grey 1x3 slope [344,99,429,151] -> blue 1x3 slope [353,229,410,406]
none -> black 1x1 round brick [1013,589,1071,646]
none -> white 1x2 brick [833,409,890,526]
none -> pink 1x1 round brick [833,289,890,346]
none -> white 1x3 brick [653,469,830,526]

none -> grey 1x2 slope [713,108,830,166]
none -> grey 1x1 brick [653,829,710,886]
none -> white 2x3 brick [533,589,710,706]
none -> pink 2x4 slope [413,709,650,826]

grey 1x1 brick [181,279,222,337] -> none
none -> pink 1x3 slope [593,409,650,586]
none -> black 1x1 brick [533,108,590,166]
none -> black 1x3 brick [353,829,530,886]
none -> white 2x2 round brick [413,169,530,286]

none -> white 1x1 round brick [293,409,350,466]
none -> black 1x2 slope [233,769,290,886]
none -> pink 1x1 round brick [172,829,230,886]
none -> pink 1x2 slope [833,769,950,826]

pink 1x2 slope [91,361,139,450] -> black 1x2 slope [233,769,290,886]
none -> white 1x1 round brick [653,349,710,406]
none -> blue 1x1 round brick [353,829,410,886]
◆ ◆ ◆ ◆
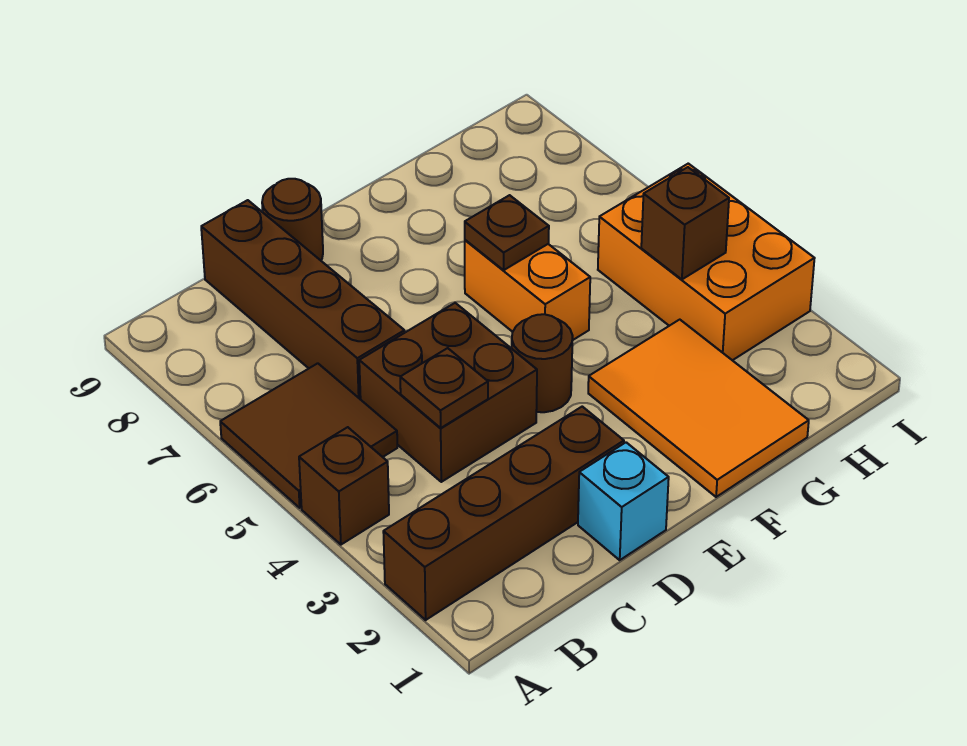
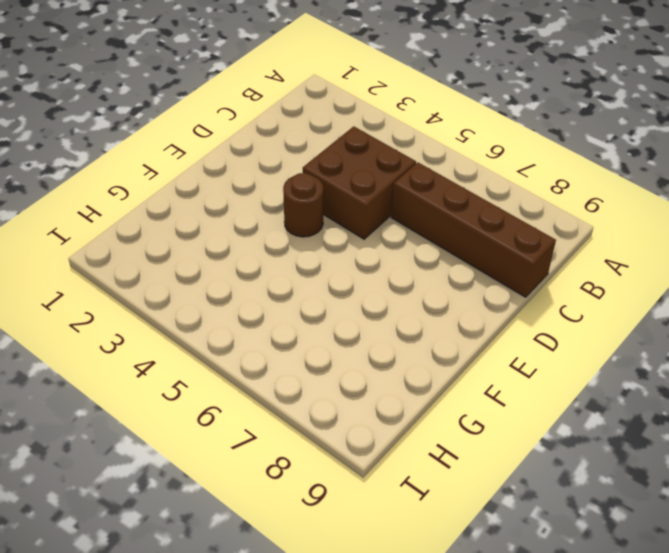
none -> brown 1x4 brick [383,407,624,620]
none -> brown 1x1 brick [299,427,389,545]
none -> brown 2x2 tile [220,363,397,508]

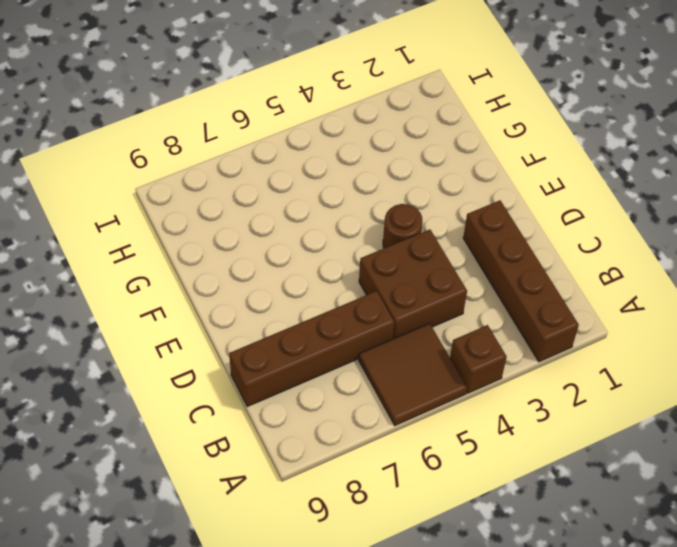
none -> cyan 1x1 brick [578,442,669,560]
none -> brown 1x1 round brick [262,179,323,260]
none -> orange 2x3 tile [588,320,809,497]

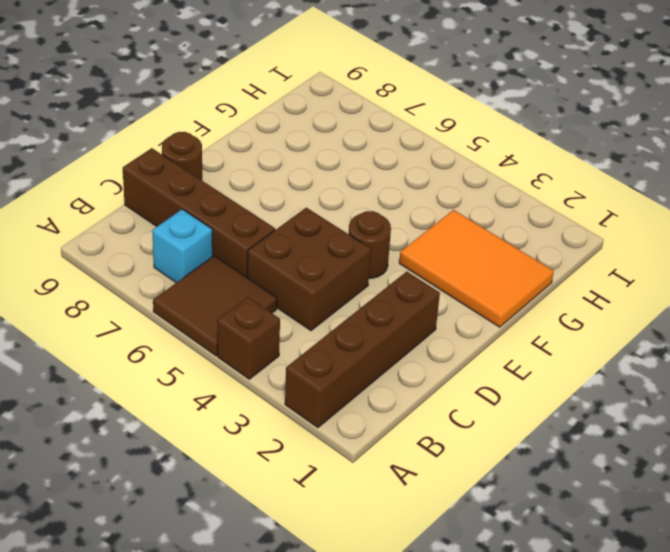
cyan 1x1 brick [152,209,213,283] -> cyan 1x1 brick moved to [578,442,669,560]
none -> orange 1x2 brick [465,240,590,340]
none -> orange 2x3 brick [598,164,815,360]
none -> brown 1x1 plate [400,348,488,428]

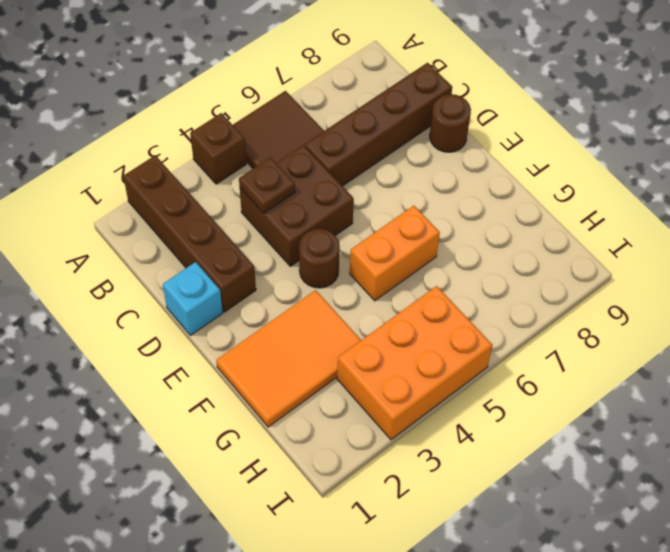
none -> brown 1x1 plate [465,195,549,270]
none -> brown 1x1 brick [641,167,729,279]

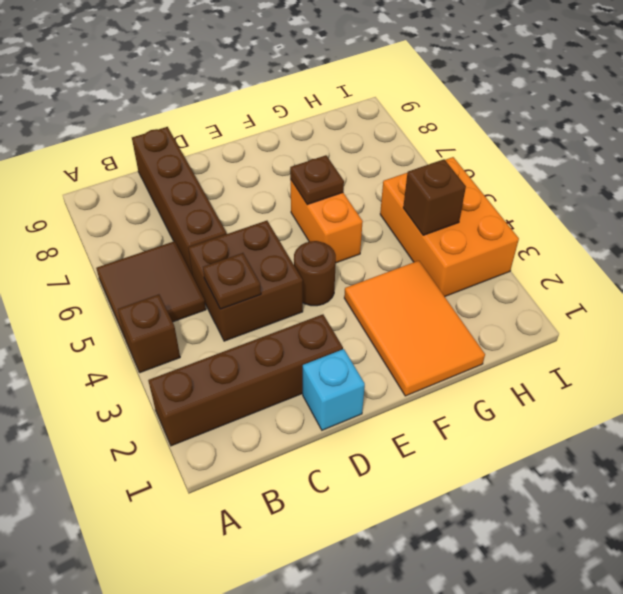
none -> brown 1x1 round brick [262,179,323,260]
◆ ◆ ◆ ◆
Set down, exactly as they stand above, the lines starting with the line with "grey 1x3 slope" and going on through the line with "none -> white 2x3 brick [533,589,710,706]", and no others.

grey 1x3 slope [344,99,429,151] -> blue 1x3 slope [353,229,410,406]
none -> black 1x1 round brick [1013,589,1071,646]
none -> white 1x2 brick [833,409,890,526]
none -> pink 1x1 round brick [833,289,890,346]
none -> white 1x3 brick [653,469,830,526]

none -> grey 1x2 slope [713,108,830,166]
none -> grey 1x1 brick [653,829,710,886]
none -> white 2x3 brick [533,589,710,706]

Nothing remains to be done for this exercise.